TASK REQUIREMENTS:
Print every entry exactly as written and exclude all images.

BEGIN RECORDS

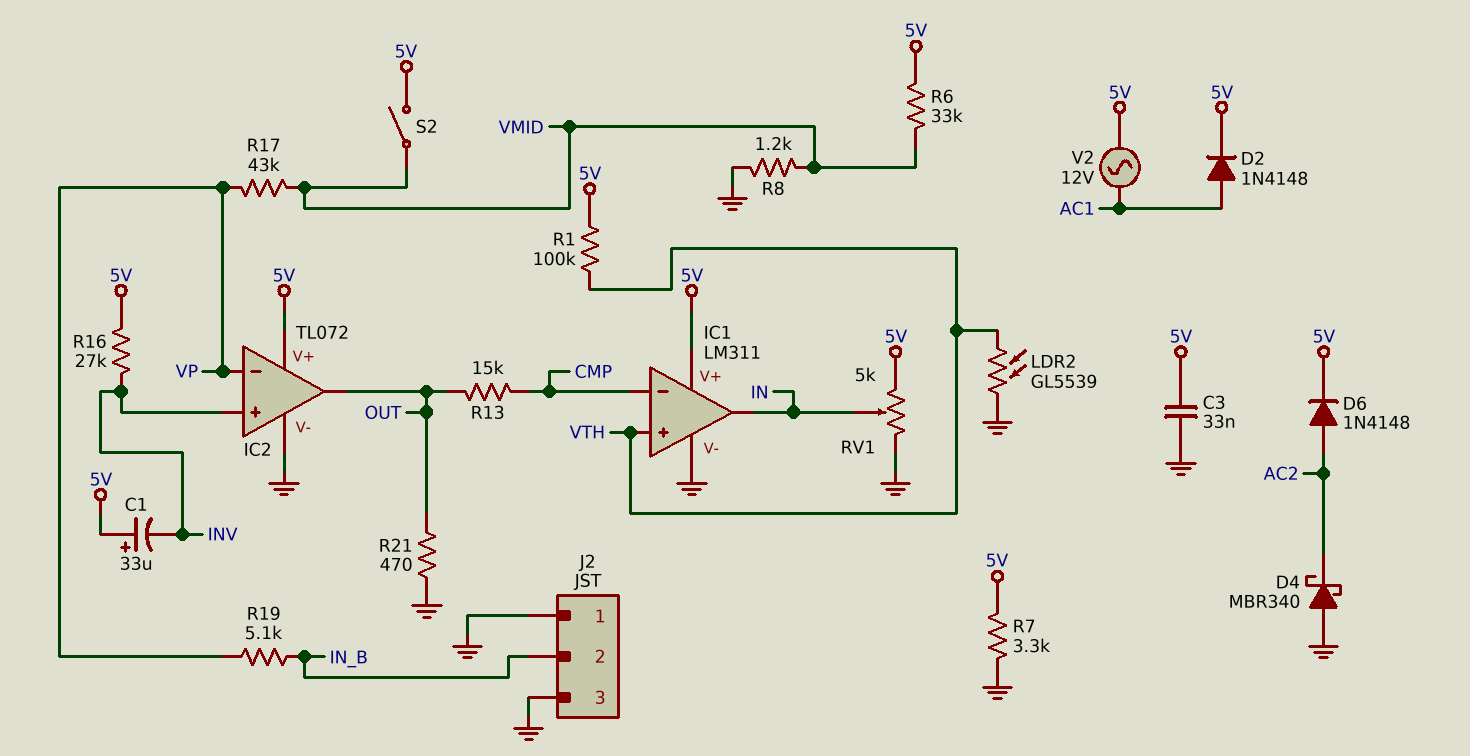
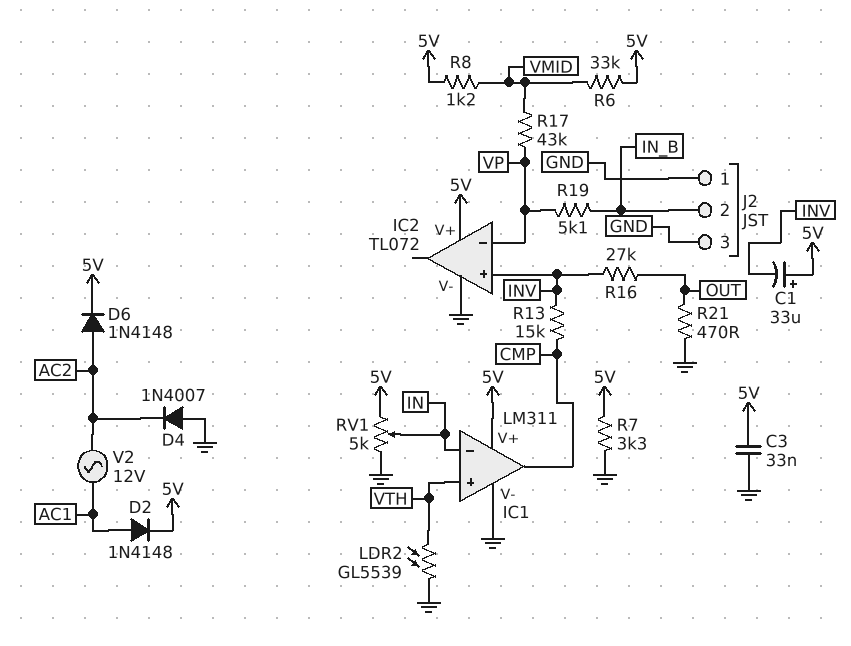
D4: schottky MBR340 (A GND, K AC2) -> diode 1N4007 (A GND, K AC2)
IC1 pin in-: CMP -> IN
IC1 pin out: IN -> CMP
IC2 pin out: OUT -> none
R1: 100k (5V, VTH) -> none
R8: 1.2k (GND, VMID) -> 1.2k (5V, VMID)
R13: 15k (CMP, OUT) -> 15k (CMP, INV)
R16: 27k (5V, INV) -> 27k (INV, OUT)
S2: switch (5V, VMID) -> none
V2: AC 12V (5V, AC1) -> AC 12V (AC1, AC2)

END RECORDS

EXERCISE ANSWER:
D4: schottky MBR340 (A GND, K AC2) -> diode 1N4007 (A GND, K AC2)
IC1 pin in-: CMP -> IN
IC1 pin out: IN -> CMP
IC2 pin out: OUT -> none
R1: 100k (5V, VTH) -> none
R8: 1.2k (GND, VMID) -> 1.2k (5V, VMID)
R13: 15k (CMP, OUT) -> 15k (CMP, INV)
R16: 27k (5V, INV) -> 27k (INV, OUT)
S2: switch (5V, VMID) -> none
V2: AC 12V (5V, AC1) -> AC 12V (AC1, AC2)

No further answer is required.